## [WORK ORDER]
Update the entries by replacing "shiny black sedan" with "glossy black sedan" everywhere it occurs, keeping every other part of them the same. Don't include the pictures in your answer.
Start of THE RECORDS
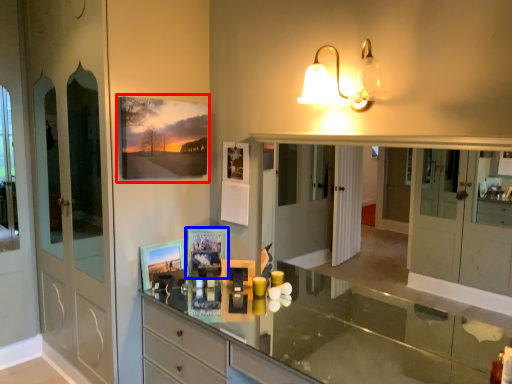
Question: Among these objects, which one is nearest to the camera, picture frame (highlighted by a red box) or picture frame (highlighted by a blue box)?

Choices:
 (A) picture frame
 (B) picture frame

Answer: (A)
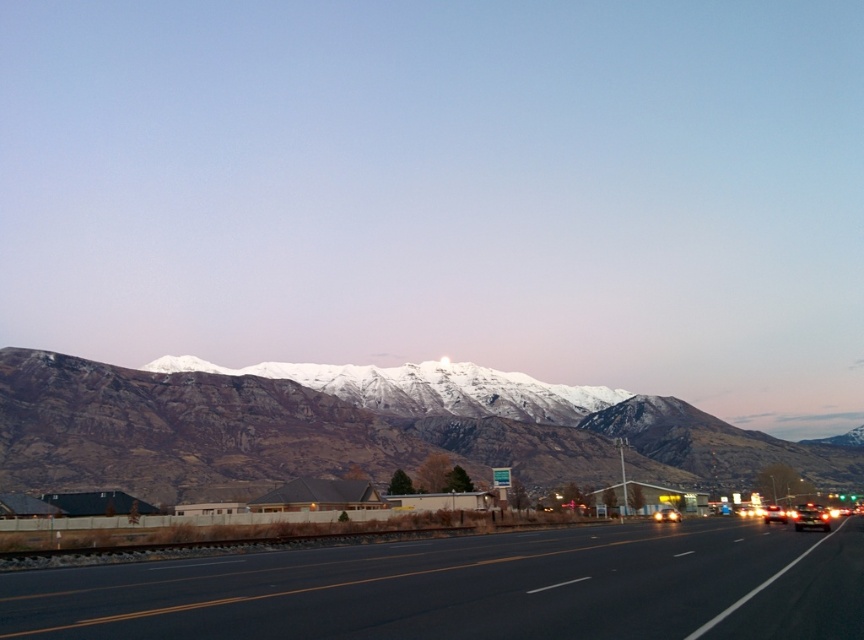
Which is below, rocky brown mountain range at upper center or shiny black sedan at right?

rocky brown mountain range at upper center

What do you see at coordinates (341, 436) in the screenshot?
I see `rocky brown mountain range at upper center` at bounding box center [341, 436].

You are a GUI agent. You are given a task and a screenshot of the screen. Output one action in this format:
    pyautogui.click(x=<x>, y=<y>)
    Task: Click on the rocky brown mountain range at upper center
    The width and height of the screenshot is (864, 640).
    Given the screenshot: What is the action you would take?
    pyautogui.click(x=341, y=436)

Does rocky brown mountain range at upper center lie in front of shiny silver sedan at center?

That is False.

Does rocky brown mountain range at upper center appear on the right side of shiny silver sedan at center?

No, rocky brown mountain range at upper center is not to the right of shiny silver sedan at center.

The height and width of the screenshot is (640, 864). I want to click on rocky brown mountain range at upper center, so click(341, 436).

Locate an element on the screen. The height and width of the screenshot is (640, 864). rocky brown mountain range at upper center is located at coordinates (341, 436).

Consider the image. Can you confirm if shiny black sedan at right is bigger than metallic silver sedan at center-right?

Indeed, shiny black sedan at right has a larger size compared to metallic silver sedan at center-right.

Between point (817, 515) and point (766, 520), which one is positioned in front?

Positioned in front is point (817, 515).

Who is more distant from viewer, (798, 508) or (772, 504)?

The point (798, 508) is behind.

This screenshot has width=864, height=640. I want to click on shiny black sedan at right, so click(x=811, y=516).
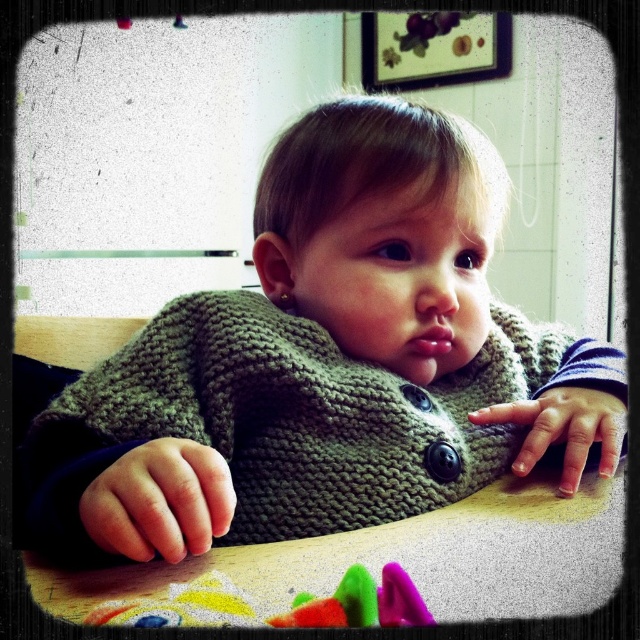
You are a parent trying to choose an item to pack for a trip. You have the knitted green sweater at center and the rubberized plastic toy at lower center in front of you. Which item takes up more space?

The knitted green sweater at center is larger in size than the rubberized plastic toy at lower center, so it takes up more space.

You are standing in the room and see two points marked on the wall behind the child. The first point is at coordinates point (x=424, y=528) and the second is at point (x=403, y=582). Which point is closer to you?

Point (x=424, y=528) is closer to you because it is further to the viewer than point (x=403, y=582).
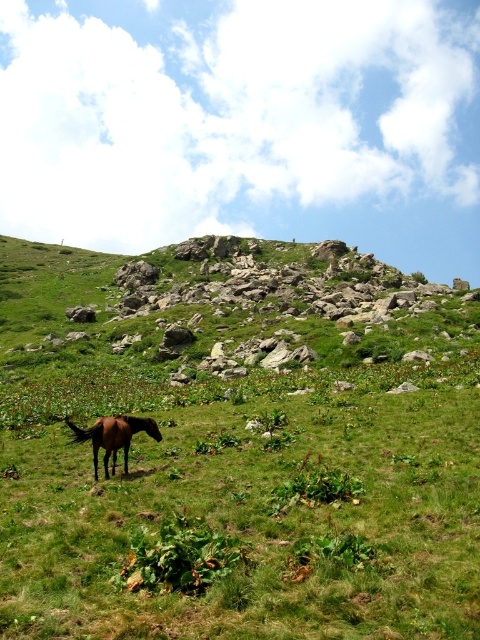
Is point (228, 324) positioned in front of point (116, 433)?

No, it is not.

Who is shorter, green grassy hillside at center or brown glossy horse at lower left?

brown glossy horse at lower left

Is point (63, 268) farther from camera compared to point (97, 429)?

Yes, point (63, 268) is behind point (97, 429).

Locate an element on the screen. The image size is (480, 640). green grassy hillside at center is located at coordinates (228, 314).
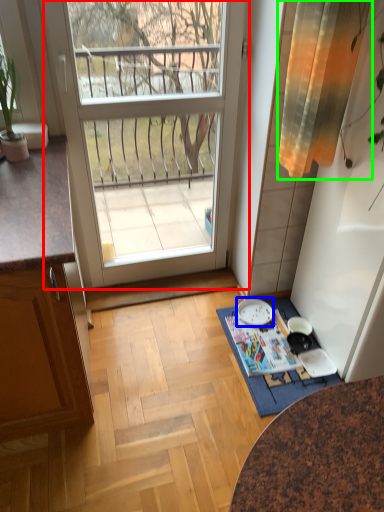
Question: Estimate the real-world distances between objects in this image. Which object is farther from door (highlighted by a red box), plate (highlighted by a blue box) or curtain (highlighted by a green box)?

Choices:
 (A) plate
 (B) curtain

Answer: (A)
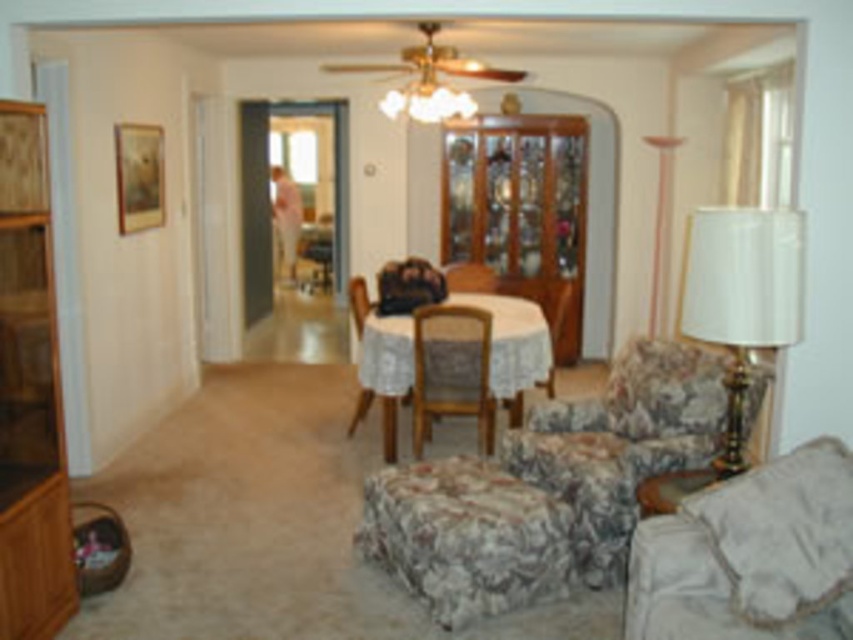
From the picture: You are arranging a dinner party and want to place a centerpiece on the white lace tablecloth at center. However, you notice the white fabric lampshade at right might block the view from the dining area. Is the lampshade in front of or behind the tablecloth?

The white fabric lampshade at right is in front of the white lace tablecloth at center, so it would block the view from the dining area.

You are standing in the living room and want to take a photo of the dining area. You notice two points marked in the image, point 1 at coordinates point (445,348) and point 2 at coordinates point (471,266). Which point is closer to your current position?

Point (445,348) is closer to the camera than point (471,266), so point 1 is closer to your current position.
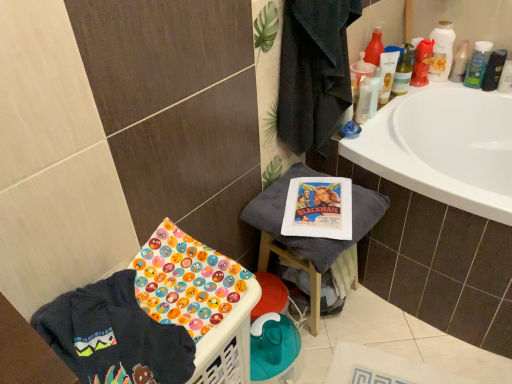
Question: From a real-world perspective, is green plastic mouthwash at upper right, which is the 5th mouthwash from left to right, over white plastic mouthwash at upper right, the sixth mouthwash from the right?

Choices:
 (A) yes
 (B) no

Answer: (A)

Question: Is green plastic mouthwash at upper right, the 2th mouthwash viewed from the right, further to camera compared to white plastic mouthwash at upper right, the sixth mouthwash from the right?

Choices:
 (A) yes
 (B) no

Answer: (A)

Question: Does green plastic mouthwash at upper right, which is the 5th mouthwash from left to right, come in front of white plastic mouthwash at upper right, marked as the 1th mouthwash in a left-to-right arrangement?

Choices:
 (A) yes
 (B) no

Answer: (B)

Question: Is green plastic mouthwash at upper right, which is the 5th mouthwash from left to right, oriented away from white plastic mouthwash at upper right, marked as the 1th mouthwash in a left-to-right arrangement?

Choices:
 (A) no
 (B) yes

Answer: (A)

Question: From a real-world perspective, is green plastic mouthwash at upper right, the 2th mouthwash viewed from the right, located beneath white plastic mouthwash at upper right, the sixth mouthwash from the right?

Choices:
 (A) no
 (B) yes

Answer: (A)

Question: Considering the positions of green plastic mouthwash at upper right, which is the 5th mouthwash from left to right, and translucent plastic mouthwash at upper right, the second mouthwash when ordered from left to right, in the image, is green plastic mouthwash at upper right, which is the 5th mouthwash from left to right, bigger or smaller than translucent plastic mouthwash at upper right, the second mouthwash when ordered from left to right,?

Choices:
 (A) big
 (B) small

Answer: (A)

Question: In the image, is green plastic mouthwash at upper right, which is the 5th mouthwash from left to right, positioned in front of or behind translucent plastic mouthwash at upper right, the fifth mouthwash positioned from the right?

Choices:
 (A) front
 (B) behind

Answer: (B)

Question: From the image's perspective, relative to translucent plastic mouthwash at upper right, the second mouthwash when ordered from left to right, is green plastic mouthwash at upper right, which is the 5th mouthwash from left to right, above or below?

Choices:
 (A) above
 (B) below

Answer: (A)

Question: From a real-world perspective, is green plastic mouthwash at upper right, the 2th mouthwash viewed from the right, positioned above or below translucent plastic mouthwash at upper right, the fifth mouthwash positioned from the right?

Choices:
 (A) above
 (B) below

Answer: (B)

Question: Is point (257, 200) positioned closer to the camera than point (456, 69)?

Choices:
 (A) farther
 (B) closer

Answer: (B)

Question: Is white cotton towel at center in front of or behind translucent plastic bottle at upper right in the image?

Choices:
 (A) front
 (B) behind

Answer: (A)

Question: From the image's perspective, is white cotton towel at center positioned above or below translucent plastic bottle at upper right?

Choices:
 (A) above
 (B) below

Answer: (B)

Question: From a real-world perspective, is white cotton towel at center physically located above or below translucent plastic bottle at upper right?

Choices:
 (A) below
 (B) above

Answer: (A)

Question: Is translucent plastic mouthwash at upper right, arranged as the third mouthwash when viewed from the right, bigger or smaller than green plastic mouthwash at upper right, the 2th mouthwash viewed from the right?

Choices:
 (A) big
 (B) small

Answer: (A)

Question: Considering the positions of translucent plastic mouthwash at upper right, acting as the 4th mouthwash starting from the left, and green plastic mouthwash at upper right, the 2th mouthwash viewed from the right, in the image, is translucent plastic mouthwash at upper right, acting as the 4th mouthwash starting from the left, taller or shorter than green plastic mouthwash at upper right, the 2th mouthwash viewed from the right,?

Choices:
 (A) tall
 (B) short

Answer: (A)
End of THE RECORDS
## [RESULT OF THIS TASK]
Question: Among these objects, which one is nearest to the camera, picture frame (highlighted by a red box) or picture frame (highlighted by a blue box)?

Choices:
 (A) picture frame
 (B) picture frame

Answer: (A)
Which is below, rocky brown mountain range at upper center or glossy black sedan at right?

rocky brown mountain range at upper center

What do you see at coordinates (341, 436) in the screenshot?
I see `rocky brown mountain range at upper center` at bounding box center [341, 436].

You are a GUI agent. You are given a task and a screenshot of the screen. Output one action in this format:
    pyautogui.click(x=<x>, y=<y>)
    Task: Click on the rocky brown mountain range at upper center
    The width and height of the screenshot is (864, 640).
    Given the screenshot: What is the action you would take?
    pyautogui.click(x=341, y=436)

Does rocky brown mountain range at upper center lie in front of shiny silver sedan at center?

That is False.

Does rocky brown mountain range at upper center appear on the right side of shiny silver sedan at center?

No, rocky brown mountain range at upper center is not to the right of shiny silver sedan at center.

The height and width of the screenshot is (640, 864). I want to click on rocky brown mountain range at upper center, so click(341, 436).

Locate an element on the screen. The height and width of the screenshot is (640, 864). rocky brown mountain range at upper center is located at coordinates (341, 436).

Consider the image. Can you confirm if glossy black sedan at right is bigger than metallic silver sedan at center-right?

Indeed, glossy black sedan at right has a larger size compared to metallic silver sedan at center-right.

Between point (817, 515) and point (766, 520), which one is positioned in front?

Positioned in front is point (817, 515).

Who is more distant from viewer, (798, 508) or (772, 504)?

The point (798, 508) is behind.

This screenshot has width=864, height=640. I want to click on glossy black sedan at right, so click(x=811, y=516).
You are a parent trying to choose an item to pack for a trip. You have the knitted green sweater at center and the rubberized plastic toy at lower center in front of you. Which item takes up more space?

The knitted green sweater at center is larger in size than the rubberized plastic toy at lower center, so it takes up more space.

You are standing in the room and see two points marked on the wall behind the child. The first point is at coordinates point (x=424, y=528) and the second is at point (x=403, y=582). Which point is closer to you?

Point (x=424, y=528) is closer to you because it is further to the viewer than point (x=403, y=582).
Is point (228, 324) positioned in front of point (116, 433)?

No, it is not.

Who is shorter, green grassy hillside at center or brown glossy horse at lower left?

brown glossy horse at lower left

Is point (63, 268) farther from camera compared to point (97, 429)?

Yes, point (63, 268) is behind point (97, 429).

Locate an element on the screen. The image size is (480, 640). green grassy hillside at center is located at coordinates (228, 314).
Question: Estimate the real-world distances between objects in this image. Which object is farther from door (highlighted by a red box), plate (highlighted by a blue box) or curtain (highlighted by a green box)?

Choices:
 (A) plate
 (B) curtain

Answer: (A)
From the picture: You are arranging a dinner party and want to place a centerpiece on the white lace tablecloth at center. However, you notice the white fabric lampshade at right might block the view from the dining area. Is the lampshade in front of or behind the tablecloth?

The white fabric lampshade at right is in front of the white lace tablecloth at center, so it would block the view from the dining area.

You are standing in the living room and want to take a photo of the dining area. You notice two points marked in the image, point 1 at coordinates point (445,348) and point 2 at coordinates point (471,266). Which point is closer to your current position?

Point (445,348) is closer to the camera than point (471,266), so point 1 is closer to your current position.
Question: From a real-world perspective, is green plastic mouthwash at upper right, which is the 5th mouthwash from left to right, over white plastic mouthwash at upper right, the sixth mouthwash from the right?

Choices:
 (A) yes
 (B) no

Answer: (A)

Question: Is green plastic mouthwash at upper right, the 2th mouthwash viewed from the right, further to camera compared to white plastic mouthwash at upper right, the sixth mouthwash from the right?

Choices:
 (A) yes
 (B) no

Answer: (A)

Question: Does green plastic mouthwash at upper right, which is the 5th mouthwash from left to right, come in front of white plastic mouthwash at upper right, marked as the 1th mouthwash in a left-to-right arrangement?

Choices:
 (A) yes
 (B) no

Answer: (B)

Question: Is green plastic mouthwash at upper right, which is the 5th mouthwash from left to right, oriented away from white plastic mouthwash at upper right, marked as the 1th mouthwash in a left-to-right arrangement?

Choices:
 (A) no
 (B) yes

Answer: (A)

Question: From a real-world perspective, is green plastic mouthwash at upper right, the 2th mouthwash viewed from the right, located beneath white plastic mouthwash at upper right, the sixth mouthwash from the right?

Choices:
 (A) no
 (B) yes

Answer: (A)

Question: Considering the positions of green plastic mouthwash at upper right, which is the 5th mouthwash from left to right, and translucent plastic mouthwash at upper right, the second mouthwash when ordered from left to right, in the image, is green plastic mouthwash at upper right, which is the 5th mouthwash from left to right, bigger or smaller than translucent plastic mouthwash at upper right, the second mouthwash when ordered from left to right,?

Choices:
 (A) big
 (B) small

Answer: (A)

Question: In the image, is green plastic mouthwash at upper right, which is the 5th mouthwash from left to right, positioned in front of or behind translucent plastic mouthwash at upper right, the fifth mouthwash positioned from the right?

Choices:
 (A) front
 (B) behind

Answer: (B)

Question: From the image's perspective, relative to translucent plastic mouthwash at upper right, the second mouthwash when ordered from left to right, is green plastic mouthwash at upper right, which is the 5th mouthwash from left to right, above or below?

Choices:
 (A) above
 (B) below

Answer: (A)

Question: From a real-world perspective, is green plastic mouthwash at upper right, the 2th mouthwash viewed from the right, positioned above or below translucent plastic mouthwash at upper right, the fifth mouthwash positioned from the right?

Choices:
 (A) above
 (B) below

Answer: (B)

Question: Is point (257, 200) positioned closer to the camera than point (456, 69)?

Choices:
 (A) farther
 (B) closer

Answer: (B)

Question: Is white cotton towel at center in front of or behind translucent plastic bottle at upper right in the image?

Choices:
 (A) front
 (B) behind

Answer: (A)

Question: From the image's perspective, is white cotton towel at center positioned above or below translucent plastic bottle at upper right?

Choices:
 (A) above
 (B) below

Answer: (B)

Question: From a real-world perspective, is white cotton towel at center physically located above or below translucent plastic bottle at upper right?

Choices:
 (A) below
 (B) above

Answer: (A)

Question: Is translucent plastic mouthwash at upper right, arranged as the third mouthwash when viewed from the right, bigger or smaller than green plastic mouthwash at upper right, the 2th mouthwash viewed from the right?

Choices:
 (A) big
 (B) small

Answer: (A)

Question: Considering the positions of translucent plastic mouthwash at upper right, acting as the 4th mouthwash starting from the left, and green plastic mouthwash at upper right, the 2th mouthwash viewed from the right, in the image, is translucent plastic mouthwash at upper right, acting as the 4th mouthwash starting from the left, taller or shorter than green plastic mouthwash at upper right, the 2th mouthwash viewed from the right,?

Choices:
 (A) tall
 (B) short

Answer: (A)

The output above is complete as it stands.